§ **Problem statement**
Please give back word for word the lines of the material below between the line containing "caja/naranja [201,131,42,46] ->" and the line containing "none -> sartén/azul [349,409,69,68]", inclusive.

§ **Given records**
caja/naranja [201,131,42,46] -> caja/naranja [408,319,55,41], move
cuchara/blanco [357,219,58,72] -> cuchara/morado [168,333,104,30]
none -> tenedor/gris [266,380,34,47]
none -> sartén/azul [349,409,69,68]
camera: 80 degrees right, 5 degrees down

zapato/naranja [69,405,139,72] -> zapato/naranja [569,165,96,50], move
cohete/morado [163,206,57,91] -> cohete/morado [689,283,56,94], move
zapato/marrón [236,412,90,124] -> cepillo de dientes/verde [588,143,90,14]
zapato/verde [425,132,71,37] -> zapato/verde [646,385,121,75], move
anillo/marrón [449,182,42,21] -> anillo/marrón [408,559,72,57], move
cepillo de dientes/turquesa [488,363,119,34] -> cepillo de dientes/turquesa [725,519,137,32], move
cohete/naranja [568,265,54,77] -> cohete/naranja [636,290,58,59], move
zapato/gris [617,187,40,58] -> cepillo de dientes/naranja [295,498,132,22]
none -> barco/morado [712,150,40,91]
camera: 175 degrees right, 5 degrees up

--

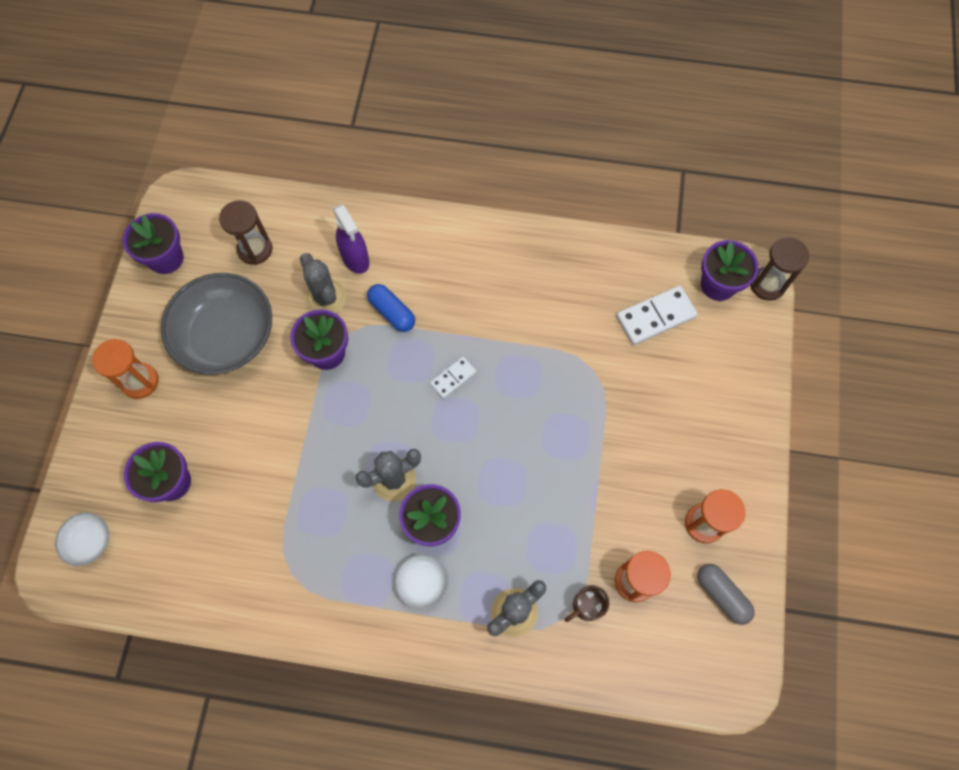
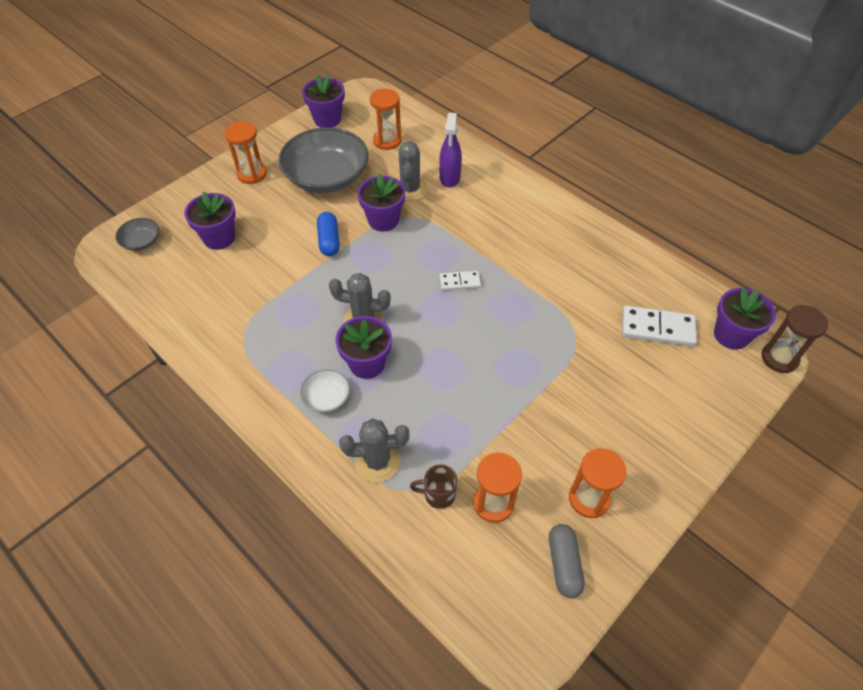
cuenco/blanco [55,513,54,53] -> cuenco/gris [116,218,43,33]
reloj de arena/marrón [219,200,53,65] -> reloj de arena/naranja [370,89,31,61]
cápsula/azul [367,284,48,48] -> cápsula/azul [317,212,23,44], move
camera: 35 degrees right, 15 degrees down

§ **Output**
caja/naranja [201,131,42,46] -> caja/naranja [408,319,55,41], move
cuchara/blanco [357,219,58,72] -> cuchara/morado [168,333,104,30]
none -> tenedor/gris [266,380,34,47]
none -> sartén/azul [349,409,69,68]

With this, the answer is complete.